> TASK TO COMPLETE:
Copy all the entries word for word, but omit the pictures.

> Object transformation records:
=== Begin Enclosure ===

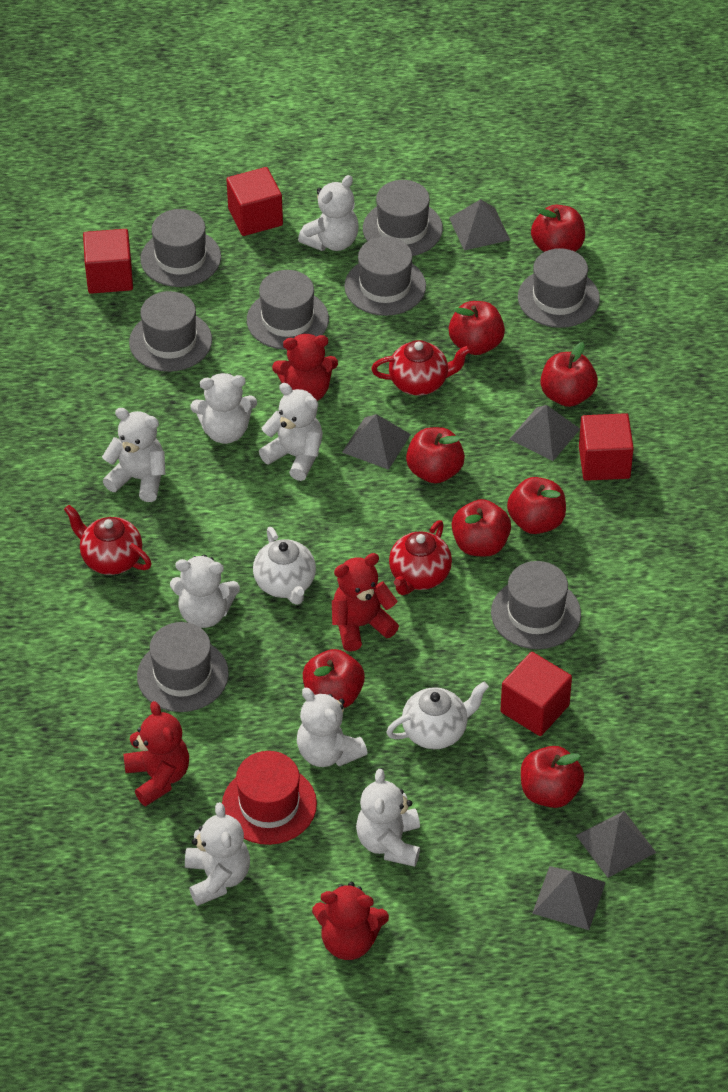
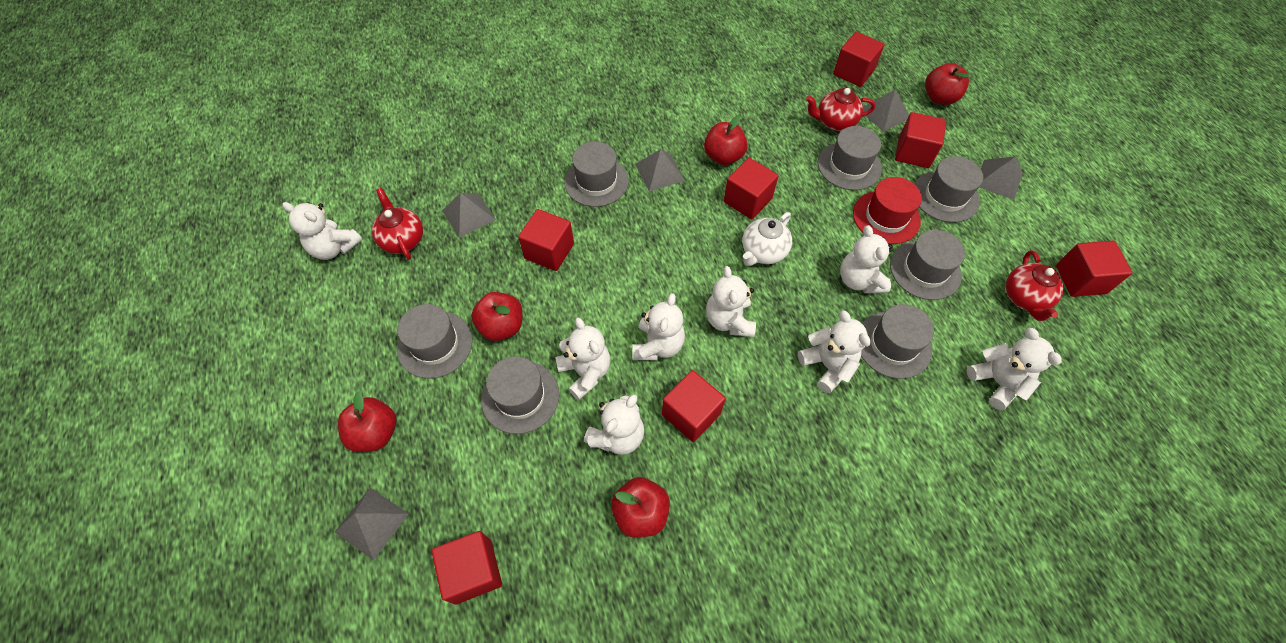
grey hat: 8 -> 7
red apple: 8 -> 5
red cube: 4 -> 7
red teddy bear: 4 -> 0
white teapot: 2 -> 1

=== End Enclosure ===

> SOLUTION BELOW:
grey hat: 8 -> 7
red apple: 8 -> 5
red cube: 4 -> 7
red teddy bear: 4 -> 0
white teapot: 2 -> 1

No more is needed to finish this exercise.